## WHAT YOU WILL DO
Output the lines from the top of the entries below to the line with "(636, 229) = (234, 169): orange", both included, exactly and without pictures.

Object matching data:
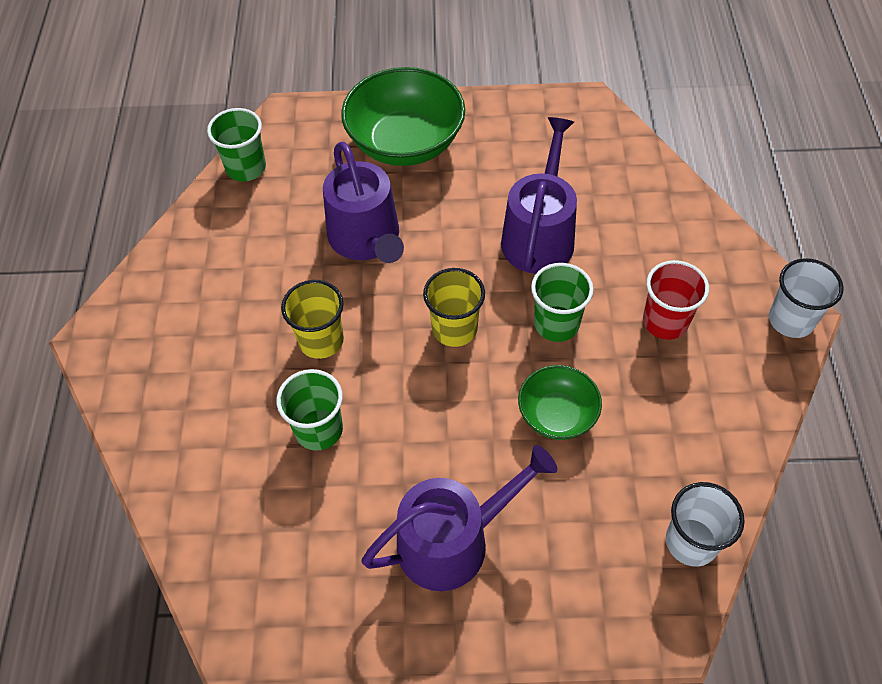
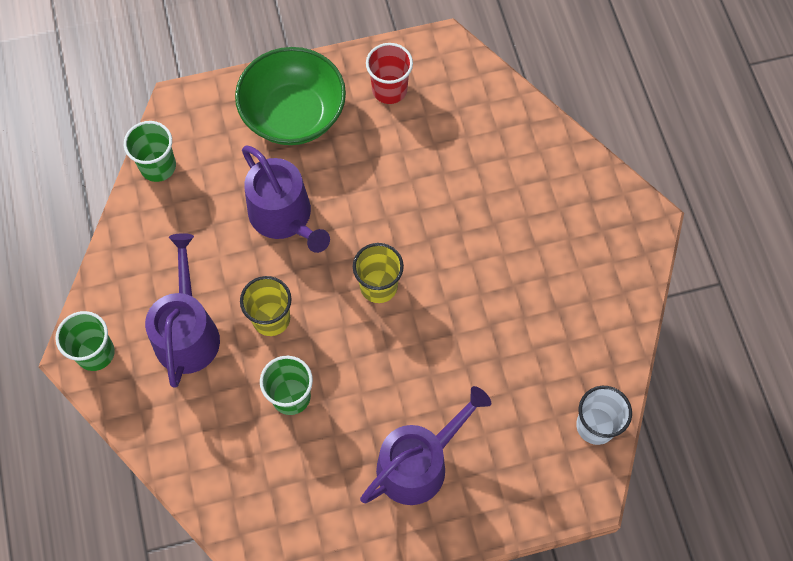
camera: 15 degrees left, 10 degrees up
(539, 235) = (430, 185): purple watering can -> purple watering can (187, 332)
(556, 324) = (460, 265): green cup -> green cup (95, 353)
(557, 415) = (476, 344): green bowl -> none
(665, 322) = (546, 246): red cup -> red cup (389, 89)
(791, 320) = (645, 225): white cup -> none

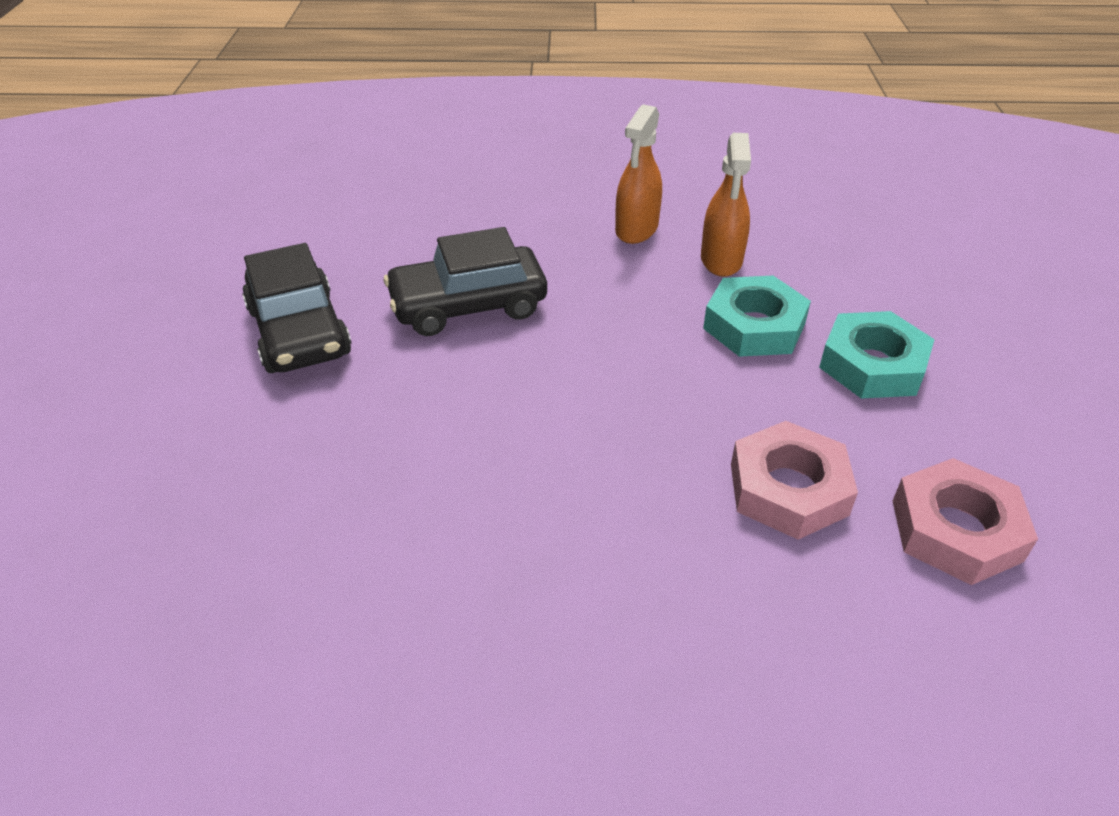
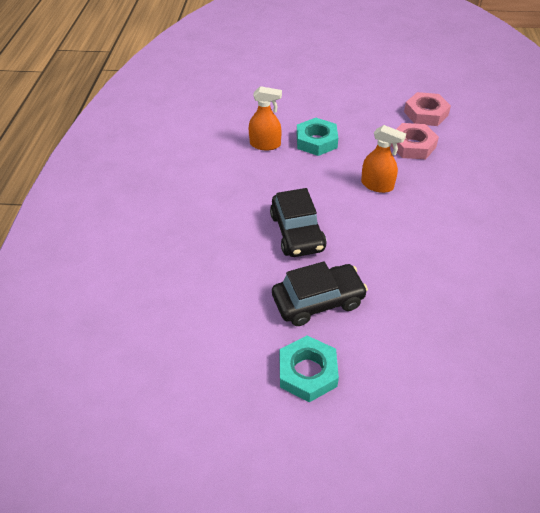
camera: 85 degrees left, 5 degrees up
(636, 229) = (234, 169): orange spray bottle -> orange spray bottle (377, 185)
(872, 364) = (342, 115): turquoise nut -> turquoise nut (307, 372)

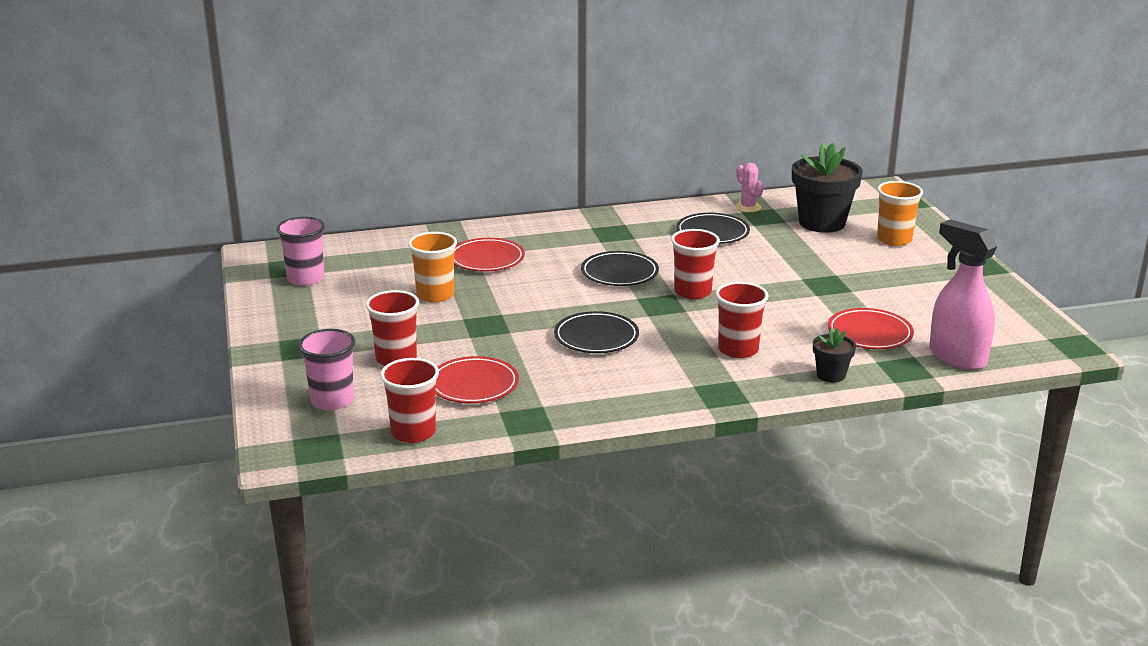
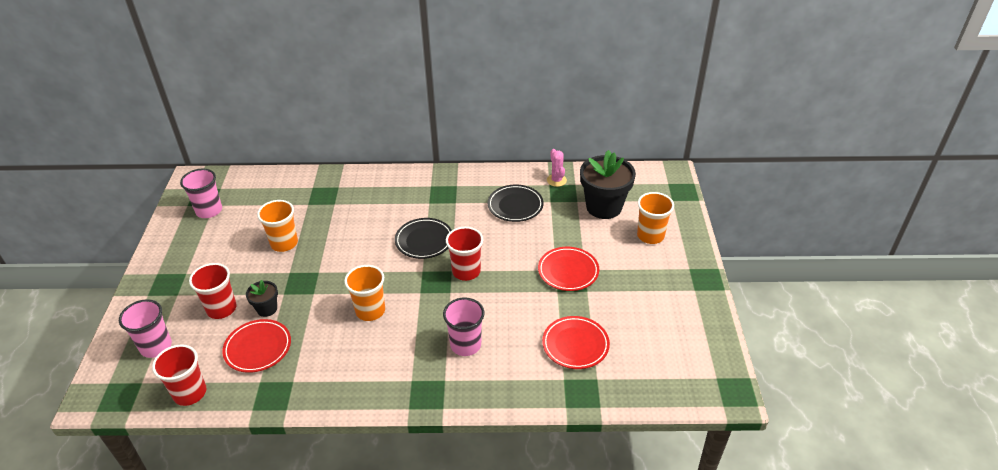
camera: 15 degrees right, 15 degrees up
(486, 259) = (339, 209): red plate -> red plate (568, 271)
(596, 337) = (370, 311): black plate -> orange cup
(738, 350) = (465, 345): red cup -> pink cup
(831, 375) = (520, 389): black flower pot -> black flower pot (267, 309)
(956, 357) = (630, 387): pink spray bottle -> none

## WRITTEN RESPONSE
camera: 15 degrees left, 10 degrees up
(539, 235) = (430, 185): purple watering can -> purple watering can (187, 332)
(556, 324) = (460, 265): green cup -> green cup (95, 353)
(557, 415) = (476, 344): green bowl -> none
(665, 322) = (546, 246): red cup -> red cup (389, 89)
(791, 320) = (645, 225): white cup -> none

camera: 85 degrees left, 5 degrees up
(636, 229) = (234, 169): orange spray bottle -> orange spray bottle (377, 185)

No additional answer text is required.